- Opening Delimiter -
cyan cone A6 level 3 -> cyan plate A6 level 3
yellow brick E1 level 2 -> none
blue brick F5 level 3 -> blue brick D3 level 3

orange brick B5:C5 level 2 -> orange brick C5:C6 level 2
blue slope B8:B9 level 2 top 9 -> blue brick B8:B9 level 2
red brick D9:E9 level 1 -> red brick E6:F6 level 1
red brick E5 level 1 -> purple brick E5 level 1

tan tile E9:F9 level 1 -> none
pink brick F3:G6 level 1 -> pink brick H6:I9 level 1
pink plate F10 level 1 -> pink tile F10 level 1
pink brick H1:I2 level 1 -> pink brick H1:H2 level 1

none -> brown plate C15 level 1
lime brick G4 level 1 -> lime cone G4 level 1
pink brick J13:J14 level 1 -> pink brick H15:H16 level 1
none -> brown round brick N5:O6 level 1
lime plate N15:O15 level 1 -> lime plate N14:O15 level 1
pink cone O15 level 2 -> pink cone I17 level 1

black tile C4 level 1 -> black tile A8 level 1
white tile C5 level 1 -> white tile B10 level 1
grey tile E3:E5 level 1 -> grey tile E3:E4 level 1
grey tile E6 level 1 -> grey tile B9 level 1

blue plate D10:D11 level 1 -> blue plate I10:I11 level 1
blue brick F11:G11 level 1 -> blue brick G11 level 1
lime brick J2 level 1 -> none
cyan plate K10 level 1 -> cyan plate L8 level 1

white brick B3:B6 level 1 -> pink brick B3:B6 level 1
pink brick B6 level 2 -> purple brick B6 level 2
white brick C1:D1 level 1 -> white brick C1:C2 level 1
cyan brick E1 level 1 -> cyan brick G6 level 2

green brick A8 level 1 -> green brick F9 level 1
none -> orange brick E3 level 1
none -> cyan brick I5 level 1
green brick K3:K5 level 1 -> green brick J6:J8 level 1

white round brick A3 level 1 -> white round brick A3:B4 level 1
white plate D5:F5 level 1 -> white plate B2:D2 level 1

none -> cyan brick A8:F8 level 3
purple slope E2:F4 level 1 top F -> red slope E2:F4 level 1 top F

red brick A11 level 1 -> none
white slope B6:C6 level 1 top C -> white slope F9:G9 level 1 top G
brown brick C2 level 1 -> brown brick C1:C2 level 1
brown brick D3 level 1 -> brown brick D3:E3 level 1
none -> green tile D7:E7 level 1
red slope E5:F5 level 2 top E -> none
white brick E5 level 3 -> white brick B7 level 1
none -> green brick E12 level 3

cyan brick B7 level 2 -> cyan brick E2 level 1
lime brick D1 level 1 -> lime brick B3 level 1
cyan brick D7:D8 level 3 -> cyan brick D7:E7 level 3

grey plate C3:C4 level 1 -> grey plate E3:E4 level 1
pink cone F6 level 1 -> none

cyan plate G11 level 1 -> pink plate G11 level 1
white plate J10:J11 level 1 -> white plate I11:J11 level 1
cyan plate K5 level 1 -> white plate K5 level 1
- Closing Delimiter -
### [ABOUT THIS TASK]
Give back the lines of the data exactly as they are written, from the first line through the line containing "lime brick J2 level 1 -> none".

### [WRITTEN ANSWER]
cyan cone A6 level 3 -> cyan plate A6 level 3
yellow brick E1 level 2 -> none
blue brick F5 level 3 -> blue brick D3 level 3

orange brick B5:C5 level 2 -> orange brick C5:C6 level 2
blue slope B8:B9 level 2 top 9 -> blue brick B8:B9 level 2
red brick D9:E9 level 1 -> red brick E6:F6 level 1
red brick E5 level 1 -> purple brick E5 level 1

tan tile E9:F9 level 1 -> none
pink brick F3:G6 level 1 -> pink brick H6:I9 level 1
pink plate F10 level 1 -> pink tile F10 level 1
pink brick H1:I2 level 1 -> pink brick H1:H2 level 1

none -> brown plate C15 level 1
lime brick G4 level 1 -> lime cone G4 level 1
pink brick J13:J14 level 1 -> pink brick H15:H16 level 1
none -> brown round brick N5:O6 level 1
lime plate N15:O15 level 1 -> lime plate N14:O15 level 1
pink cone O15 level 2 -> pink cone I17 level 1

black tile C4 level 1 -> black tile A8 level 1
white tile C5 level 1 -> white tile B10 level 1
grey tile E3:E5 level 1 -> grey tile E3:E4 level 1
grey tile E6 level 1 -> grey tile B9 level 1

blue plate D10:D11 level 1 -> blue plate I10:I11 level 1
blue brick F11:G11 level 1 -> blue brick G11 level 1
lime brick J2 level 1 -> none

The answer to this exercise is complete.